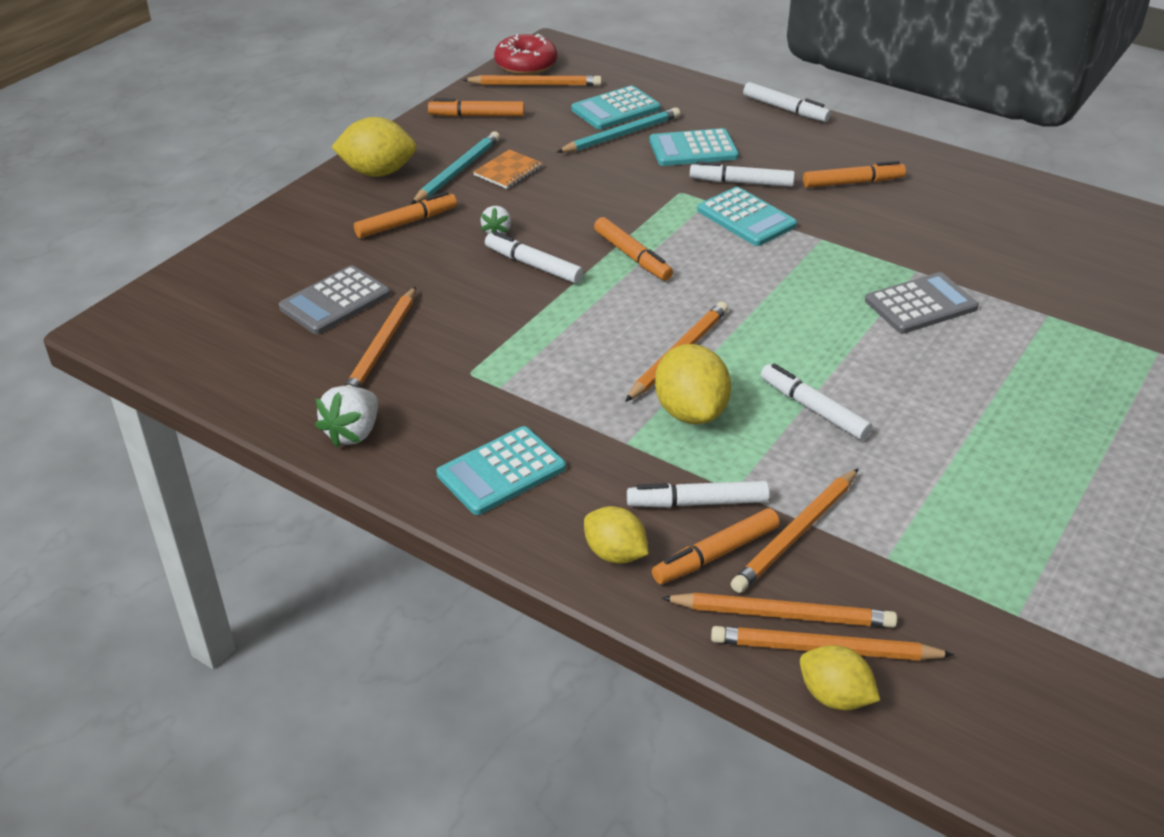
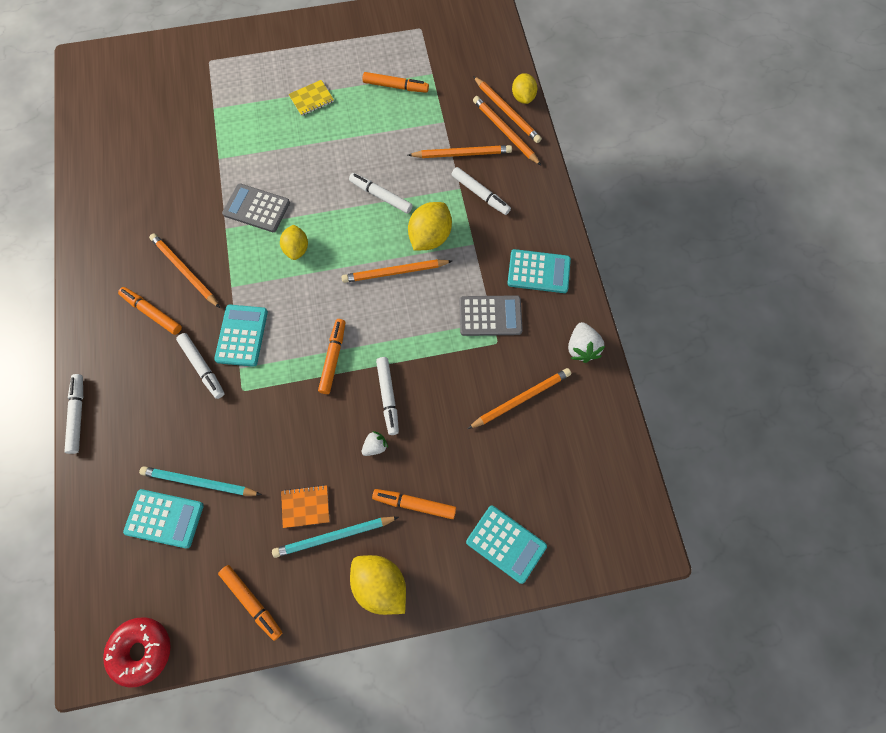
camera: 135 degrees left, 30 degrees up
(335, 301) = (514, 460): grey calculator -> grey calculator (490, 316)
(353, 433) = (581, 348): white strawberry -> white strawberry turned 105 degrees clockwise
(535, 85) = (171, 609): orange pencil -> orange pencil (185, 271)
(615, 554) = (535, 198): yellow lemon -> yellow lemon (296, 249)
(693, 149) = (182, 425): turquoise calculator -> turquoise calculator (506, 544)
(716, 554) = (499, 169): orange marker -> orange marker (395, 86)
(814, 409) = (381, 196): white marker -> white marker turned 120 degrees clockwise
(1088, 447) = (311, 99): none -> yellow notebook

□ □ □ □ □ □ □

What to produce:
Would you print the listing above in full, exactly, but with no pictures?

Finished task:
camera: 135 degrees left, 30 degrees up
(335, 301) = (514, 460): grey calculator -> grey calculator (490, 316)
(353, 433) = (581, 348): white strawberry -> white strawberry turned 105 degrees clockwise
(535, 85) = (171, 609): orange pencil -> orange pencil (185, 271)
(615, 554) = (535, 198): yellow lemon -> yellow lemon (296, 249)
(693, 149) = (182, 425): turquoise calculator -> turquoise calculator (506, 544)
(716, 554) = (499, 169): orange marker -> orange marker (395, 86)
(814, 409) = (381, 196): white marker -> white marker turned 120 degrees clockwise
(1088, 447) = (311, 99): none -> yellow notebook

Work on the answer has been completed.